======== Data to use ========

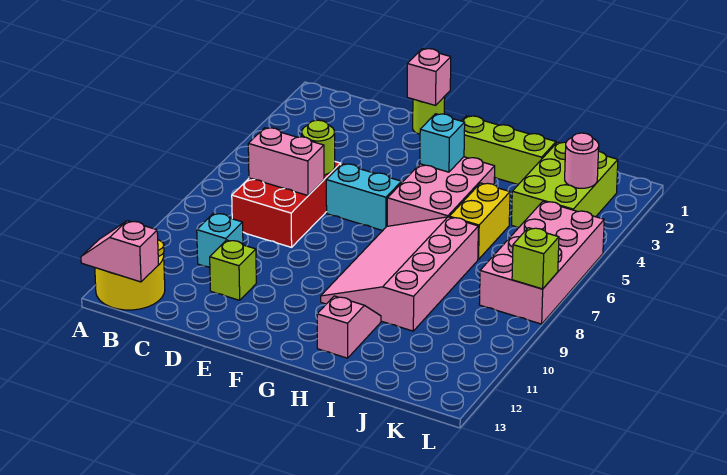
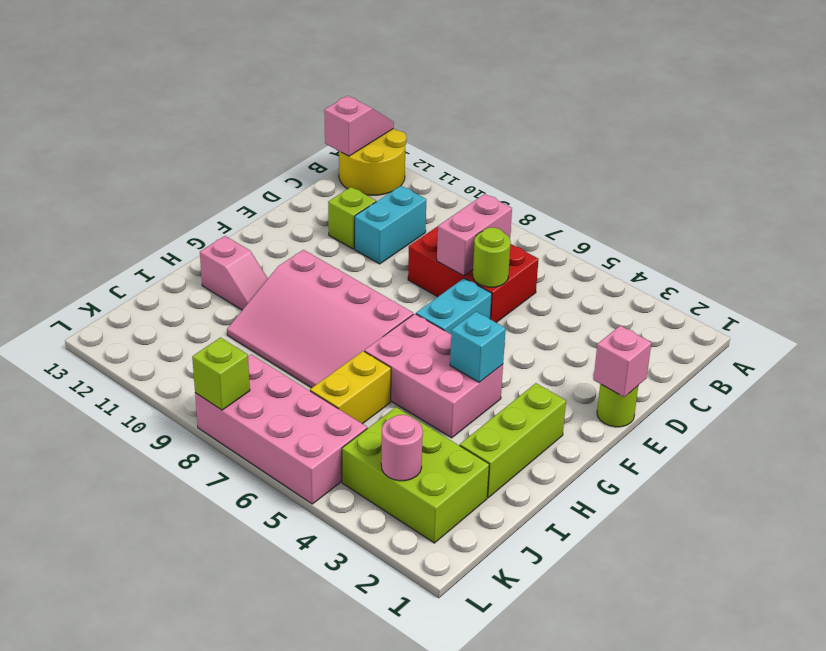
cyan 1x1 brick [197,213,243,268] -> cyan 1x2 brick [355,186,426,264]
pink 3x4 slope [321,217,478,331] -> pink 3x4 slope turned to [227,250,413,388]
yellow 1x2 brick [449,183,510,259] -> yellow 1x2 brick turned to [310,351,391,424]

========
======== Data to use ========

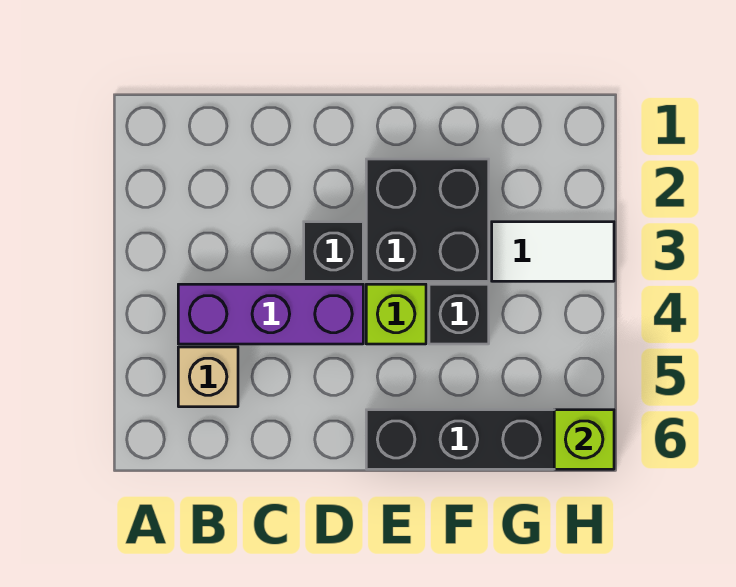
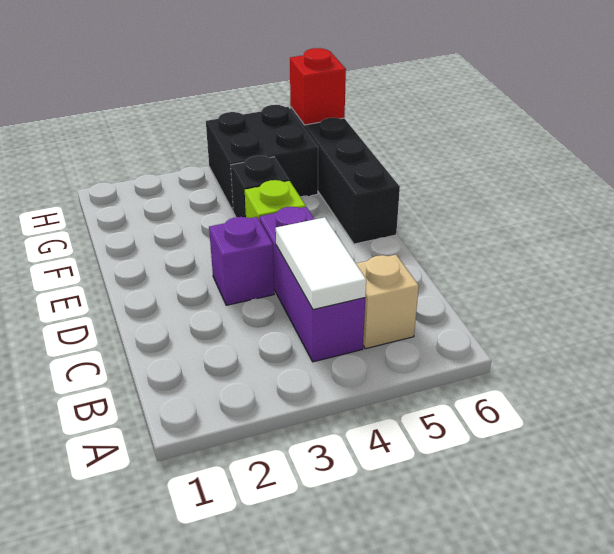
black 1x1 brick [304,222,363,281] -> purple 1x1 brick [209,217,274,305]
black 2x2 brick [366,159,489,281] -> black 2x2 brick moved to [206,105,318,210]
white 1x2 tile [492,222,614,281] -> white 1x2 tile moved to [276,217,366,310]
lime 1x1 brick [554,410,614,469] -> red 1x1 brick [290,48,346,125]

========

What is required> Would you please copy exactly the part of the entries above that begins at the line containing "white 1x2 tile [492,222,614,281]" and ends at the line containing "lime 1x1 brick", both lines included?

Result of the exercise>
white 1x2 tile [492,222,614,281] -> white 1x2 tile moved to [276,217,366,310]
lime 1x1 brick [554,410,614,469] -> red 1x1 brick [290,48,346,125]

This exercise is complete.